> **Exercise goal**:
From the line containing "Segment anything that" to the end of the listing, write out every line exactly; leave out everything else.

Collected data
────────────────────

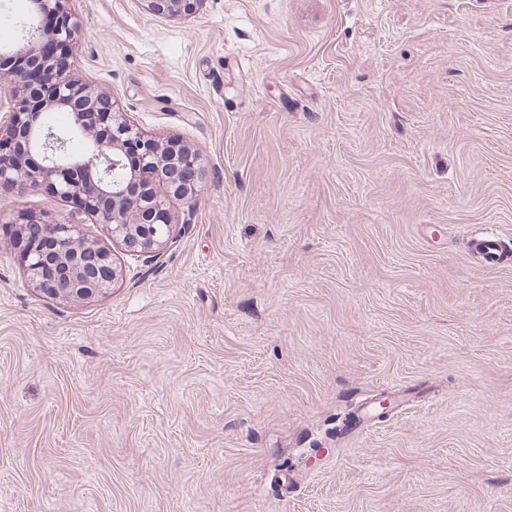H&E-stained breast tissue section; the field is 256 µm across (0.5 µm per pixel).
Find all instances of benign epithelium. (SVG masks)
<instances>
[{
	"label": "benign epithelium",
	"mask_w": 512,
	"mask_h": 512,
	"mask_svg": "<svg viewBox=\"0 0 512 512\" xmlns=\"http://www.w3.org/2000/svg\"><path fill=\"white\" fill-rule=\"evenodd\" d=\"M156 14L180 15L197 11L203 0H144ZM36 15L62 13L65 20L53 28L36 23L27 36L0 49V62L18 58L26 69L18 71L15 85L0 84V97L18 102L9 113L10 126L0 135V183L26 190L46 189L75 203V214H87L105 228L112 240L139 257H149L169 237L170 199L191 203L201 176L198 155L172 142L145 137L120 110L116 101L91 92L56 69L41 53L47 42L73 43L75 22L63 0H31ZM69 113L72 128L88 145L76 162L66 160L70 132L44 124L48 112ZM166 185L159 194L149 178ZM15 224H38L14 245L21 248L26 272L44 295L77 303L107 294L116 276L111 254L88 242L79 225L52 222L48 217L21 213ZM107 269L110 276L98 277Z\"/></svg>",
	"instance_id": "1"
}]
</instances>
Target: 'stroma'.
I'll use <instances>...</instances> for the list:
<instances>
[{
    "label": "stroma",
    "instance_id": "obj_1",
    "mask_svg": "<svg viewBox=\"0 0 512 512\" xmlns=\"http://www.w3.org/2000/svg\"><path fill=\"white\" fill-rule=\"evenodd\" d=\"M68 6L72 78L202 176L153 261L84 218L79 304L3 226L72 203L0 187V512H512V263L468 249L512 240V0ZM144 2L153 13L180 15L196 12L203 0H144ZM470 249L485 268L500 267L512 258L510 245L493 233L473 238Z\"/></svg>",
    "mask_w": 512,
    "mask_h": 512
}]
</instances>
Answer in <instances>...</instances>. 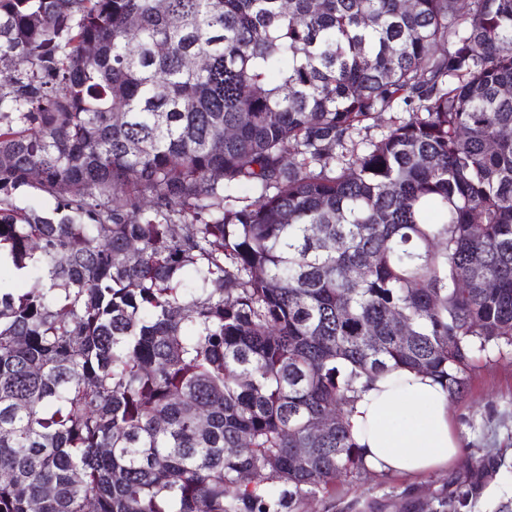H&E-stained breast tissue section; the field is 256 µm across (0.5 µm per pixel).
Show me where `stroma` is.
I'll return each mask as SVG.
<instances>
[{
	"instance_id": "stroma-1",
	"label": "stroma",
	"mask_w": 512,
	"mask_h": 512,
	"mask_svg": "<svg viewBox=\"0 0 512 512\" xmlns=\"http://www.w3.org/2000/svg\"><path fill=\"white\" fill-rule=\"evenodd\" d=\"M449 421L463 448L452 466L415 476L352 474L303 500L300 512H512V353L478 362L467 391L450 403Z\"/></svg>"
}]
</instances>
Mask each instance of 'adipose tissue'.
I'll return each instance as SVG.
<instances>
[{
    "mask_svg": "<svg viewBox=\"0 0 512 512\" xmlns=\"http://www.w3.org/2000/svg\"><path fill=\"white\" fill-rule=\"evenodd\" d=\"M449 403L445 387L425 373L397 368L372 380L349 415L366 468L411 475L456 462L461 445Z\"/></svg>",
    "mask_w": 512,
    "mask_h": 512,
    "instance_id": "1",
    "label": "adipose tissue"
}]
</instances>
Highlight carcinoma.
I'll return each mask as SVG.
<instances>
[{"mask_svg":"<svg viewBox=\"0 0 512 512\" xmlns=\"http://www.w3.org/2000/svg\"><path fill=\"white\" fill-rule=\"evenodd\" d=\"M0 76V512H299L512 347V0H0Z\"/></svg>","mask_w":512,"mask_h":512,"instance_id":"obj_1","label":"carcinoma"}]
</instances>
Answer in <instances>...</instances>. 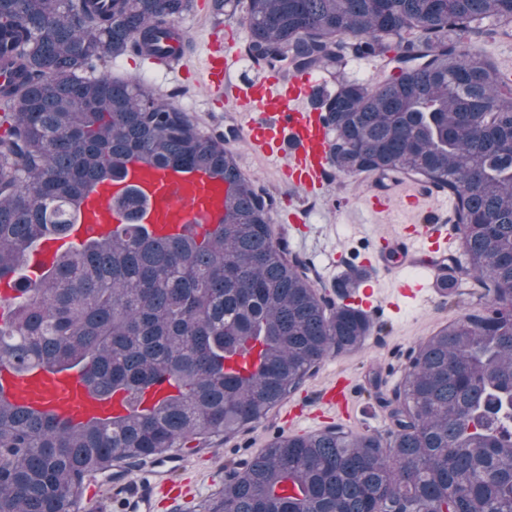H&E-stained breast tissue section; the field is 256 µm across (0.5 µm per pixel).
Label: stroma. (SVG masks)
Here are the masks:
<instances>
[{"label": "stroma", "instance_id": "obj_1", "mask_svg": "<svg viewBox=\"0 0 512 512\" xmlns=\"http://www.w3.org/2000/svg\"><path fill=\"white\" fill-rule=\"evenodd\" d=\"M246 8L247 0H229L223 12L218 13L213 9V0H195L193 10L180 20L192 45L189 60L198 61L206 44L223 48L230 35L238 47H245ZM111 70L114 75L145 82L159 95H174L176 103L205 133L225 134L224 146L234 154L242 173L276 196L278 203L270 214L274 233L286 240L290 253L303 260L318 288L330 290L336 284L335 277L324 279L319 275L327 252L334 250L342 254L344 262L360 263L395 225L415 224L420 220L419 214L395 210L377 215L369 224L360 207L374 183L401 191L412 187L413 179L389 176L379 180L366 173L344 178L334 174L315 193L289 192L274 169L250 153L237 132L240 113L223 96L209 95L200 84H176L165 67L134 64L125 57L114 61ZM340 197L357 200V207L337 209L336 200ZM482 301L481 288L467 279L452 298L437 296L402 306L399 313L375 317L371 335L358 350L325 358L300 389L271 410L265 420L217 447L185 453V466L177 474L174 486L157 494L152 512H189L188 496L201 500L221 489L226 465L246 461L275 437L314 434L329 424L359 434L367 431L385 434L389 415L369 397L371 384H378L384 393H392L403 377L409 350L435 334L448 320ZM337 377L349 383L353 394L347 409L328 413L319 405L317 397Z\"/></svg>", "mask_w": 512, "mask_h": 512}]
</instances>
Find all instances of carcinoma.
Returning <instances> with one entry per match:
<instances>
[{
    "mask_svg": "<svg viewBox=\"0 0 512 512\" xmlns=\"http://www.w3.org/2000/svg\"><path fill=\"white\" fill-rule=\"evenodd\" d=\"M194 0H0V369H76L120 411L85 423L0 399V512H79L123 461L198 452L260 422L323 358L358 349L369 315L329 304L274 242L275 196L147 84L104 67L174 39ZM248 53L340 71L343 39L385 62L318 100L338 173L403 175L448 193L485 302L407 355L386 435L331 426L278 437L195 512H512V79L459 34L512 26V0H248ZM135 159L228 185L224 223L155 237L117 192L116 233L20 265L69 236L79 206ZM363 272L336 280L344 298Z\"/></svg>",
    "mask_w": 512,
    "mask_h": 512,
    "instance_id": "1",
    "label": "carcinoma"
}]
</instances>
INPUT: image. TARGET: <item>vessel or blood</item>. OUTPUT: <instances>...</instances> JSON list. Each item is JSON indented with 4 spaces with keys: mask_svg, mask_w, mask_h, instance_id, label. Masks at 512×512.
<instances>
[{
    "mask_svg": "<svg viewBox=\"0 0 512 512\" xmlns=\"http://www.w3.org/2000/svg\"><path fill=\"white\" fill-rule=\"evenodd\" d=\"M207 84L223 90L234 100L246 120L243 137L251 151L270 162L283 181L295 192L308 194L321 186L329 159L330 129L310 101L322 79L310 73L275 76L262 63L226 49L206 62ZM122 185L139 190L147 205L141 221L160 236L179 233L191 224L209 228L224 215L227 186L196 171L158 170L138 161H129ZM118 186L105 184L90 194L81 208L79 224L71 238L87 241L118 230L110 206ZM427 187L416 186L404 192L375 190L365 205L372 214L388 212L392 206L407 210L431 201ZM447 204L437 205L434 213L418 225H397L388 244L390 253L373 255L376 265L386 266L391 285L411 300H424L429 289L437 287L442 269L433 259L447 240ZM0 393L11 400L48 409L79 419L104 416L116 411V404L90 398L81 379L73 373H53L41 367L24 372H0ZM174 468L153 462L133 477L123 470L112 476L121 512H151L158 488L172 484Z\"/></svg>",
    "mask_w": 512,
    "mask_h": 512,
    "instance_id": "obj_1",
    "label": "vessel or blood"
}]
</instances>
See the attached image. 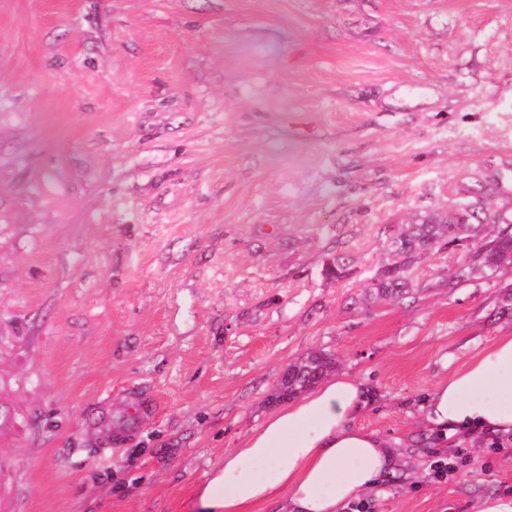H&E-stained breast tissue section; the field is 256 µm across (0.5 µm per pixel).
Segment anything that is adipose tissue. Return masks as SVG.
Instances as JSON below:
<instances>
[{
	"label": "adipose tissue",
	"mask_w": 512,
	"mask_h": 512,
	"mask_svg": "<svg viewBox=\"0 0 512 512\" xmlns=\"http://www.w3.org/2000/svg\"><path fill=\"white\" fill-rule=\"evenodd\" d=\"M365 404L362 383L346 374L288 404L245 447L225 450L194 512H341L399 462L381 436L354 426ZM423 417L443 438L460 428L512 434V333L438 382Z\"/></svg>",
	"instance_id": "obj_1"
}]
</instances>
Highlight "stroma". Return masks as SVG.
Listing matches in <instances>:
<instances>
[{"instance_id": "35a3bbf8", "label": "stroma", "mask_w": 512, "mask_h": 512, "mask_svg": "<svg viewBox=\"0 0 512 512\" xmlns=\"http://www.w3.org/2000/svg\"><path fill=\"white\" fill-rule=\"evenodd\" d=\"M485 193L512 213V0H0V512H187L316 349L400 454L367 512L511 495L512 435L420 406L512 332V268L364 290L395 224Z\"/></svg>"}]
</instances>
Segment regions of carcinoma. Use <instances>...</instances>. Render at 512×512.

────────────────────

> **Exercise output**:
Segment anything that is adipose tissue. Return masks as SVG.
Instances as JSON below:
<instances>
[{
	"label": "adipose tissue",
	"mask_w": 512,
	"mask_h": 512,
	"mask_svg": "<svg viewBox=\"0 0 512 512\" xmlns=\"http://www.w3.org/2000/svg\"><path fill=\"white\" fill-rule=\"evenodd\" d=\"M365 404L362 383L346 374L288 404L245 447L225 450L194 512H341L399 462L381 436L354 426ZM423 417L443 438L460 428L512 434V333L438 382Z\"/></svg>",
	"instance_id": "obj_1"
}]
</instances>
Highlight "stroma". Return masks as SVG.
Listing matches in <instances>:
<instances>
[{"instance_id": "35a3bbf8", "label": "stroma", "mask_w": 512, "mask_h": 512, "mask_svg": "<svg viewBox=\"0 0 512 512\" xmlns=\"http://www.w3.org/2000/svg\"><path fill=\"white\" fill-rule=\"evenodd\" d=\"M485 193L512 213V0H0V512H187L316 349L400 454L367 512L511 495L512 435L420 406L512 332V268L364 290L395 224Z\"/></svg>"}]
</instances>
Segment regions of carcinoma. Use <instances>...</instances>. Render at 512×512.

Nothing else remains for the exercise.